== DATASET RECORDS ==
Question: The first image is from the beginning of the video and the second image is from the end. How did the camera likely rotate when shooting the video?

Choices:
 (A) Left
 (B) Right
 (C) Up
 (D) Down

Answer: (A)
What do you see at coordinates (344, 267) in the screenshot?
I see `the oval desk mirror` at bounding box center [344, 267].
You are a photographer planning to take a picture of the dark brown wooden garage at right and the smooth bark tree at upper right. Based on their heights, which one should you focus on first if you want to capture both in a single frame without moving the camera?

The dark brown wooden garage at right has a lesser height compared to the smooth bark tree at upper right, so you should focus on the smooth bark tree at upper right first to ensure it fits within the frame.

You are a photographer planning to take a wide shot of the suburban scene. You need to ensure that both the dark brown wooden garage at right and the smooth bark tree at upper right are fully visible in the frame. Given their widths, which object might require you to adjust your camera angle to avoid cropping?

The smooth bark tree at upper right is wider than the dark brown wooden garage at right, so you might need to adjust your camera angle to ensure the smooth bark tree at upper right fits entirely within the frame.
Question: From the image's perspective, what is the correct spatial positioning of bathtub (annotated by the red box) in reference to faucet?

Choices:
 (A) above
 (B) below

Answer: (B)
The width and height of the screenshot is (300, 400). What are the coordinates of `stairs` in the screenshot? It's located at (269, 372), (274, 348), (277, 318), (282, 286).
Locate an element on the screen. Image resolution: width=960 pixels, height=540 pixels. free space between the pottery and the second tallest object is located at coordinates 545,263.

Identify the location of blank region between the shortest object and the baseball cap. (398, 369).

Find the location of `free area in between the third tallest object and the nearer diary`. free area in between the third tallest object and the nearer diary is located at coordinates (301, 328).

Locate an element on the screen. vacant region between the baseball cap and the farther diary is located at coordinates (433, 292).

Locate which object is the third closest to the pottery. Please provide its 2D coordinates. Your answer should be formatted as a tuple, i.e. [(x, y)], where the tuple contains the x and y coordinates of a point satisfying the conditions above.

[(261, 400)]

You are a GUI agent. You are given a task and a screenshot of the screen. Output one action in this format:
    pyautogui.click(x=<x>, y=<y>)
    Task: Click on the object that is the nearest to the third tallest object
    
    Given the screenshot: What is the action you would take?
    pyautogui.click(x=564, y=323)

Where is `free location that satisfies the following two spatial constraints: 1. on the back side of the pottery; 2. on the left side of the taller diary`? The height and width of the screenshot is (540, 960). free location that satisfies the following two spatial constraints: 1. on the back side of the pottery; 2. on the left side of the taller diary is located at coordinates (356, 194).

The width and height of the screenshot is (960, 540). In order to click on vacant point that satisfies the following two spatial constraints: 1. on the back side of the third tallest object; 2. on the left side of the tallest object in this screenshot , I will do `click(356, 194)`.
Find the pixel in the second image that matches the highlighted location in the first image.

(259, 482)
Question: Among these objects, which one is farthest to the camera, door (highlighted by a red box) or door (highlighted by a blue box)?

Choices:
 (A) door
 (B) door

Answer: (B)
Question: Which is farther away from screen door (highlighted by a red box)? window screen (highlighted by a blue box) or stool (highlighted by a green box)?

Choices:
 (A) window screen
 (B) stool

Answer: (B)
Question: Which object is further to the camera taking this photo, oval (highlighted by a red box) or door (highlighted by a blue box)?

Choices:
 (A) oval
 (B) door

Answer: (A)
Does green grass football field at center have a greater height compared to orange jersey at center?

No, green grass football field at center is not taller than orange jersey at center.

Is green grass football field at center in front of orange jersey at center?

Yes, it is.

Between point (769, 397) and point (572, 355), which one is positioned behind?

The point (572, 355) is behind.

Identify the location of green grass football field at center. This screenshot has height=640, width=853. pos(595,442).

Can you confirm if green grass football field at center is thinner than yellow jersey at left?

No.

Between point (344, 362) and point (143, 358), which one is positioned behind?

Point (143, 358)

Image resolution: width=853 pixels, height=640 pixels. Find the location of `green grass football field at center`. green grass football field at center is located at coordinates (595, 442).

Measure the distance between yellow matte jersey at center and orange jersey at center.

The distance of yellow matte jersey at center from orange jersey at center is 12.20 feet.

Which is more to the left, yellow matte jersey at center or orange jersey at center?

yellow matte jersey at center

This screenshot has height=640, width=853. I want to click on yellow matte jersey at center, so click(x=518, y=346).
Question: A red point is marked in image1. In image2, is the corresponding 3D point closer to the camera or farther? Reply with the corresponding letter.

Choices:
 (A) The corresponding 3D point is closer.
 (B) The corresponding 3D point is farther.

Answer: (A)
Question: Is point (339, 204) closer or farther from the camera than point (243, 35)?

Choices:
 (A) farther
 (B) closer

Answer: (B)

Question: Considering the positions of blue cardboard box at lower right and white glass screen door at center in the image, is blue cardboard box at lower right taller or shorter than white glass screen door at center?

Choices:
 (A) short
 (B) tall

== WHAT IS EXPECTED ==
Report every line in the rows above that contains the word "brown".

== FULL SOLUTION ==
You are a photographer planning to take a picture of the dark brown wooden garage at right and the smooth bark tree at upper right. Based on their heights, which one should you focus on first if you want to capture both in a single frame without moving the camera?
The dark brown wooden garage at right has a lesser height compared to the smooth bark tree at upper right, so you should focus on the smooth bark tree at upper right first to ensure it fits within the frame.
You are a photographer planning to take a wide shot of the suburban scene. You need to ensure that both the dark brown wooden garage at right and the smooth bark tree at upper right are fully visible in the frame. Given their widths, which object might require you to adjust your camera angle to avoid cropping?
The smooth bark tree at upper right is wider than the dark brown wooden garage at right, so you might need to adjust your camera angle to ensure the smooth bark tree at upper right fits entirely within the frame.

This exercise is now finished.